----- Data shown -----

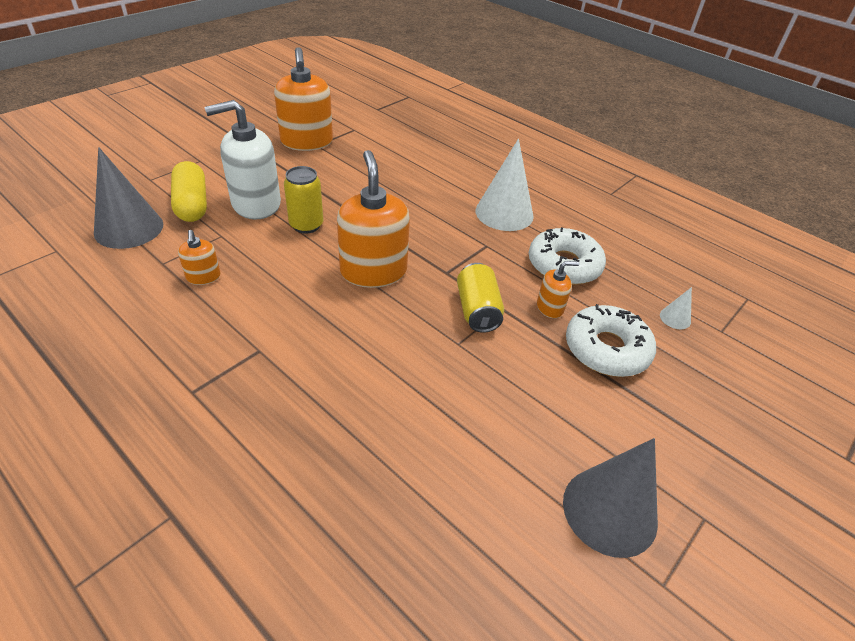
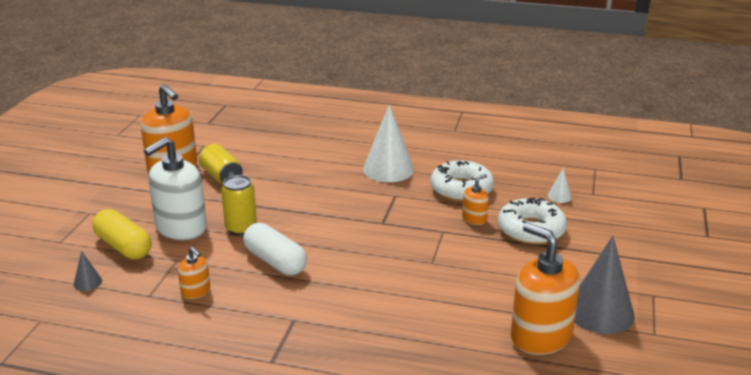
camera: 25 degrees left, 15 degrees down
grey cone [94,147,163,249] -> grey cone [73,251,102,291], size x0.44
orange soap dispenser [337,150,410,288] -> orange soap dispenser moved to [511,223,580,355]
yellow can [457,263,504,333] -> yellow can moved to [199,144,243,184]
none -> white capsule [243,223,307,275]

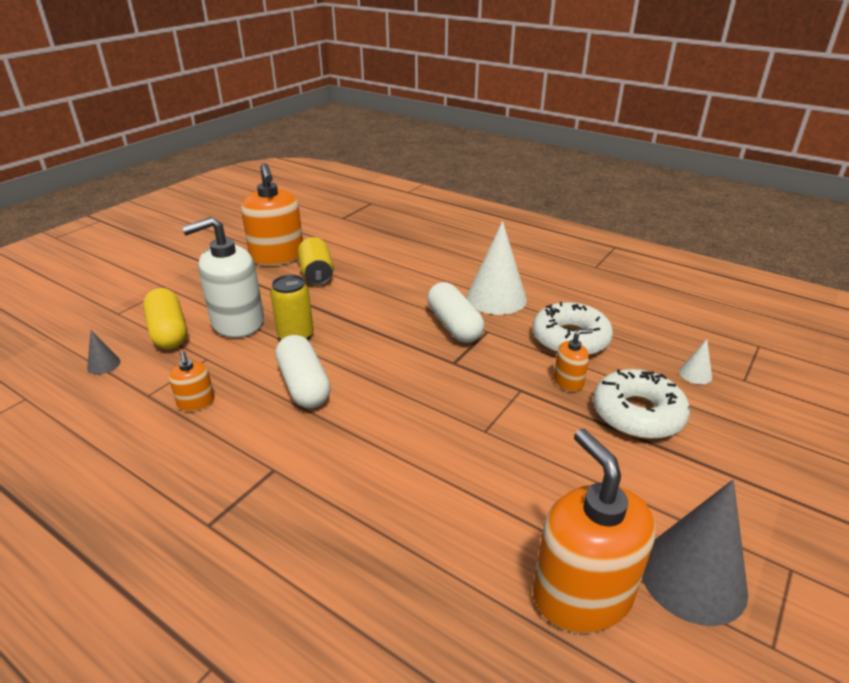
camera: 20 degrees right, 5 degrees up
none -> white capsule [427,282,484,343]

-----

(Instructions to follow):
Give back all the material exactly, with no pictures.

(Expected answer):
camera: 25 degrees left, 15 degrees down
grey cone [94,147,163,249] -> grey cone [73,251,102,291], size x0.44
orange soap dispenser [337,150,410,288] -> orange soap dispenser moved to [511,223,580,355]
yellow can [457,263,504,333] -> yellow can moved to [199,144,243,184]
none -> white capsule [243,223,307,275]

camera: 20 degrees right, 5 degrees up
none -> white capsule [427,282,484,343]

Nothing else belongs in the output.